GOAL OF THE EXERCISE:
Please rewrite only the part of the listing starting at the line containing "From the image, which" and ending at the line containing "Image resolution: width=512". Change "light gray fabric chair" to "pale gray armchair" and leave everything else the same.

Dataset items
┄┄┄┄┄┄
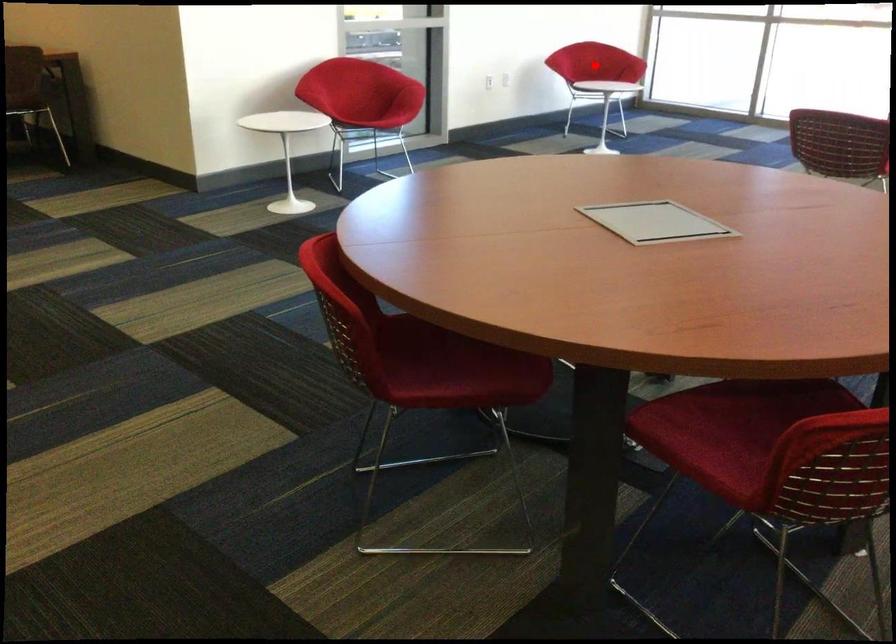
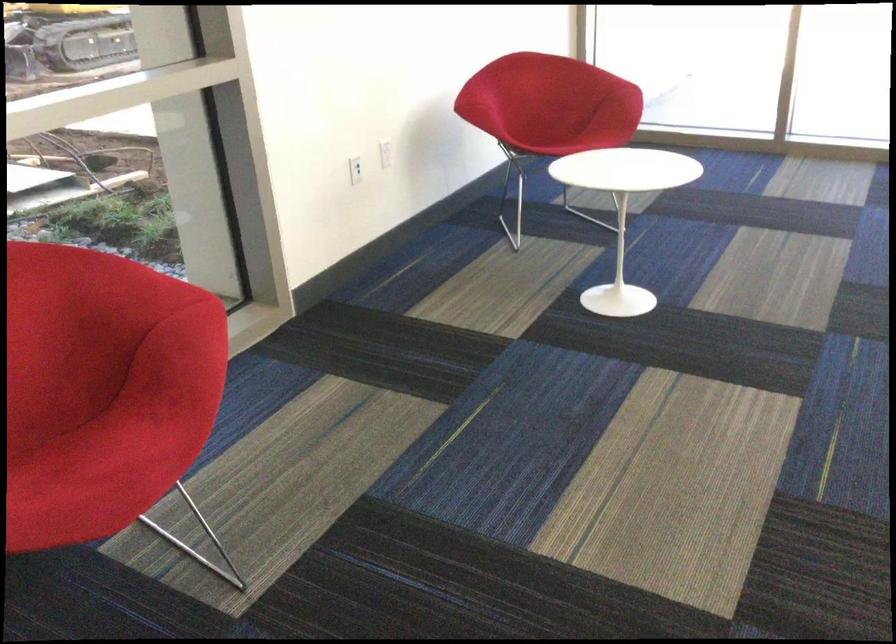
Question: I am providing you with two images of the same scene from different viewpoints. A red point is marked on the first image. Can you still see the location of the red point in image 2?

Choices:
 (A) Yes
 (B) No

Answer: (B)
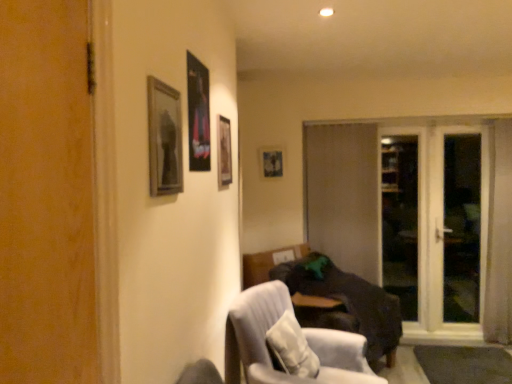
Locate an element on the screen. The image size is (512, 384). transparent glass screen door at right, which is the first screen door in right-to-left order is located at coordinates (400, 220).

Measure the distance between point (304,320) and camera.

Point (304,320) is 3.16 meters from camera.

In order to face brown matte door at center, should I rotate leftwards or rightwards?

A 11.874 degree turn to the right will do.

This screenshot has width=512, height=384. What do you see at coordinates (344, 195) in the screenshot?
I see `brown matte door at center` at bounding box center [344, 195].

At what (x,y) coordinates should I click in order to perform the action: click on transparent glass screen door at right, which ranks as the 2th screen door in right-to-left order. Please return your answer as a coordinate pair (x, y). This screenshot has height=384, width=512. Looking at the image, I should click on (435, 226).

Is wooden picture frame at center, positioned as the 1th picture frame in back-to-front order, beside transparent glass screen door at right, which is the first screen door in right-to-left order?

No, wooden picture frame at center, positioned as the 1th picture frame in back-to-front order, is not making contact with transparent glass screen door at right, which is the first screen door in right-to-left order.

From the picture: What's the angular difference between wooden picture frame at center, arranged as the first picture frame when viewed from the right, and transparent glass screen door at right, placed as the 2th screen door when sorted from left to right,'s facing directions?

wooden picture frame at center, arranged as the first picture frame when viewed from the right, and transparent glass screen door at right, placed as the 2th screen door when sorted from left to right, are facing 0.0394 degrees away from each other.

From the image's perspective, who appears lower, wooden picture frame at center, positioned as the 1th picture frame in back-to-front order, or transparent glass screen door at right, placed as the 2th screen door when sorted from left to right?

From the image's view, transparent glass screen door at right, placed as the 2th screen door when sorted from left to right, is below.

Considering the relative sizes of wooden picture frame at center, which is the 4th picture frame in front-to-back order, and transparent glass screen door at right, which is the first screen door in right-to-left order, in the image provided, is wooden picture frame at center, which is the 4th picture frame in front-to-back order, taller than transparent glass screen door at right, which is the first screen door in right-to-left order,?

Incorrect, the height of wooden picture frame at center, which is the 4th picture frame in front-to-back order, is not larger of that of transparent glass screen door at right, which is the first screen door in right-to-left order.

Is point (423, 278) positioned before point (153, 77)?

No, it is not.

Identify the location of screen door that is the 2nd object directly below the wooden frame at upper left, the first picture frame positioned from the front (from a real-world perspective). (435, 226).

What's the angular difference between transparent glass screen door at right, which ranks as the 2th screen door in right-to-left order, and wooden frame at upper left, which is the 1th picture frame in left-to-right order,'s facing directions?

The facing directions of transparent glass screen door at right, which ranks as the 2th screen door in right-to-left order, and wooden frame at upper left, which is the 1th picture frame in left-to-right order, are 90 degrees apart.

Which object is thinner, transparent glass screen door at right, which ranks as the 2th screen door in right-to-left order, or wooden frame at upper left, which is the 1th picture frame in left-to-right order?

wooden frame at upper left, which is the 1th picture frame in left-to-right order, is thinner.

Which of these two, transparent glass screen door at right, which is the first screen door in right-to-left order, or dark brown fabric couch at lower right, is smaller?

With smaller size is transparent glass screen door at right, which is the first screen door in right-to-left order.

In the scene shown: Can we say transparent glass screen door at right, which is the first screen door in right-to-left order, lies outside dark brown fabric couch at lower right?

Indeed, transparent glass screen door at right, which is the first screen door in right-to-left order, is completely outside dark brown fabric couch at lower right.

From a real-world perspective, is transparent glass screen door at right, which is the first screen door in right-to-left order, physically above dark brown fabric couch at lower right?

Correct, in the physical world, transparent glass screen door at right, which is the first screen door in right-to-left order, is higher than dark brown fabric couch at lower right.

Is point (385, 267) positioned before point (362, 289)?

That is False.

Looking at this image, is light gray fabric chair at lower center to the left or to the right of transparent glass screen door at right, the 1th screen door when ordered from left to right, in the image?

light gray fabric chair at lower center is to the left of transparent glass screen door at right, the 1th screen door when ordered from left to right.

Considering the positions of point (226, 370) and point (446, 315), is point (226, 370) closer or farther from the camera than point (446, 315)?

Point (226, 370) is positioned closer to the camera compared to point (446, 315).

From a real-world perspective, who is located lower, light gray fabric chair at lower center or transparent glass screen door at right, which ranks as the 2th screen door in right-to-left order?

light gray fabric chair at lower center.

Is light gray fabric chair at lower center positioned beyond the bounds of transparent glass screen door at right, the 1th screen door when ordered from left to right?

Indeed, light gray fabric chair at lower center is completely outside transparent glass screen door at right, the 1th screen door when ordered from left to right.

Is brown matte door at center not close to transparent glass screen door at right, which is the first screen door in right-to-left order?

Yes, brown matte door at center and transparent glass screen door at right, which is the first screen door in right-to-left order, are located far from each other.

From a real-world perspective, does brown matte door at center sit lower than transparent glass screen door at right, placed as the 2th screen door when sorted from left to right?

Actually, brown matte door at center is physically above transparent glass screen door at right, placed as the 2th screen door when sorted from left to right, in the real world.

Does brown matte door at center have a greater width compared to transparent glass screen door at right, which is the first screen door in right-to-left order?

Yes, brown matte door at center is wider than transparent glass screen door at right, which is the first screen door in right-to-left order.

Considering the points (344, 222) and (417, 278), which point is behind, point (344, 222) or point (417, 278)?

The point (417, 278) is behind.

Which is more to the left, dark brown fabric couch at lower right or white textured pillow at lower center?

white textured pillow at lower center is more to the left.

Is dark brown fabric couch at lower right shorter than white textured pillow at lower center?

No, dark brown fabric couch at lower right is not shorter than white textured pillow at lower center.

Do you think dark brown fabric couch at lower right is within white textured pillow at lower center, or outside of it?

dark brown fabric couch at lower right cannot be found inside white textured pillow at lower center.

Between transparent glass screen door at right, which is the first screen door in right-to-left order, and light gray fabric chair at lower center, which one has larger width?

With larger width is light gray fabric chair at lower center.

Based on the photo, which object is more forward, transparent glass screen door at right, placed as the 2th screen door when sorted from left to right, or light gray fabric chair at lower center?

Positioned in front is light gray fabric chair at lower center.

Is transparent glass screen door at right, which is the first screen door in right-to-left order, far away from light gray fabric chair at lower center?

Yes, transparent glass screen door at right, which is the first screen door in right-to-left order, and light gray fabric chair at lower center are quite far apart.

The height and width of the screenshot is (384, 512). What are the coordinates of `the 3rd picture frame above when counting from the transparent glass screen door at right, placed as the 2th screen door when sorted from left to right (from the image's perspective)` in the screenshot? It's located at (271, 161).

At what (x,y) coordinates should I click in order to perform the action: click on picture frame that is the 3rd object above the transparent glass screen door at right, which ranks as the 2th screen door in right-to-left order (from a real-world perspective). Please return your answer as a coordinate pair (x, y). This screenshot has width=512, height=384. Looking at the image, I should click on (164, 138).

Which object lies further to the anchor point wooden frame at upper left, which is the 1th picture frame in left-to-right order, transparent glass screen door at right, which ranks as the 2th screen door in right-to-left order, or brown matte door at center?

transparent glass screen door at right, which ranks as the 2th screen door in right-to-left order, is positioned further to the anchor wooden frame at upper left, which is the 1th picture frame in left-to-right order.

Considering their positions, is brown matte door at center positioned further to wooden frame at upper center, which is the 2th picture frame from back to front, than light gray fabric chair at lower center?

The object further to wooden frame at upper center, which is the 2th picture frame from back to front, is brown matte door at center.

When comparing their distances from brown matte door at center, does transparent glass screen door at right, which ranks as the 2th screen door in right-to-left order, or metallic poster at upper center, the third picture frame in the back-to-front sequence, seem closer?

Among the two, transparent glass screen door at right, which ranks as the 2th screen door in right-to-left order, is located nearer to brown matte door at center.

From the image, which object appears to be farther from wooden frame at upper center, which is the 2th picture frame from back to front, light gray fabric chair at lower center or brown matte door at center?

brown matte door at center lies further to wooden frame at upper center, which is the 2th picture frame from back to front, than the other object.

Considering their positions, is brown matte door at center positioned closer to transparent glass screen door at right, which is the first screen door in right-to-left order, than wooden frame at upper left, which is the 1th picture frame in left-to-right order?

The object closer to transparent glass screen door at right, which is the first screen door in right-to-left order, is brown matte door at center.

Estimate the real-world distances between objects in this image. Which object is further from white textured pillow at lower center, light gray fabric chair at lower center or wooden frame at upper left, which ranks as the fourth picture frame in back-to-front order?

wooden frame at upper left, which ranks as the fourth picture frame in back-to-front order, lies further to white textured pillow at lower center than the other object.

Based on their spatial positions, is wooden frame at upper center, marked as the second picture frame in a right-to-left arrangement, or white textured pillow at lower center closer to brown matte door at center?

Based on the image, white textured pillow at lower center appears to be nearer to brown matte door at center.

Estimate the real-world distances between objects in this image. Which object is further from wooden frame at upper center, which is the 2th picture frame from back to front, wooden picture frame at center, positioned as the 1th picture frame in back-to-front order, or dark brown fabric couch at lower right?

wooden picture frame at center, positioned as the 1th picture frame in back-to-front order.

Image resolution: width=512 pixels, height=384 pixels. Identify the location of screen door between white textured pillow at lower center and brown matte door at center along the z-axis. (435, 226).

Where is `picture frame positioned between wooden frame at upper left, which is the 1th picture frame in left-to-right order, and wooden frame at upper center, which is the 3th picture frame from left to right, from near to far`? picture frame positioned between wooden frame at upper left, which is the 1th picture frame in left-to-right order, and wooden frame at upper center, which is the 3th picture frame from left to right, from near to far is located at coordinates (198, 114).

Locate an element on the screen. studio couch between light gray fabric chair at lower center and brown matte door at center along the z-axis is located at coordinates (345, 304).

In order to click on studio couch between white textured pillow at lower center and brown matte door at center along the z-axis in this screenshot , I will do `click(345, 304)`.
┄┄┄┄┄┄
RESPONSE TO THIS EXERCISE:
From the image, which object appears to be farther from wooden frame at upper center, which is the 2th picture frame from back to front, pale gray armchair at lower center or brown matte door at center?

brown matte door at center lies further to wooden frame at upper center, which is the 2th picture frame from back to front, than the other object.

Considering their positions, is brown matte door at center positioned closer to transparent glass screen door at right, which is the first screen door in right-to-left order, than wooden frame at upper left, which is the 1th picture frame in left-to-right order?

The object closer to transparent glass screen door at right, which is the first screen door in right-to-left order, is brown matte door at center.

Estimate the real-world distances between objects in this image. Which object is further from white textured pillow at lower center, pale gray armchair at lower center or wooden frame at upper left, which ranks as the fourth picture frame in back-to-front order?

wooden frame at upper left, which ranks as the fourth picture frame in back-to-front order, lies further to white textured pillow at lower center than the other object.

Based on their spatial positions, is wooden frame at upper center, marked as the second picture frame in a right-to-left arrangement, or white textured pillow at lower center closer to brown matte door at center?

Based on the image, white textured pillow at lower center appears to be nearer to brown matte door at center.

Estimate the real-world distances between objects in this image. Which object is further from wooden frame at upper center, which is the 2th picture frame from back to front, wooden picture frame at center, positioned as the 1th picture frame in back-to-front order, or dark brown fabric couch at lower right?

wooden picture frame at center, positioned as the 1th picture frame in back-to-front order.

Image resolution: width=512 pixels, height=384 pixels. Identify the location of screen door between white textured pillow at lower center and brown matte door at center along the z-axis. (435, 226).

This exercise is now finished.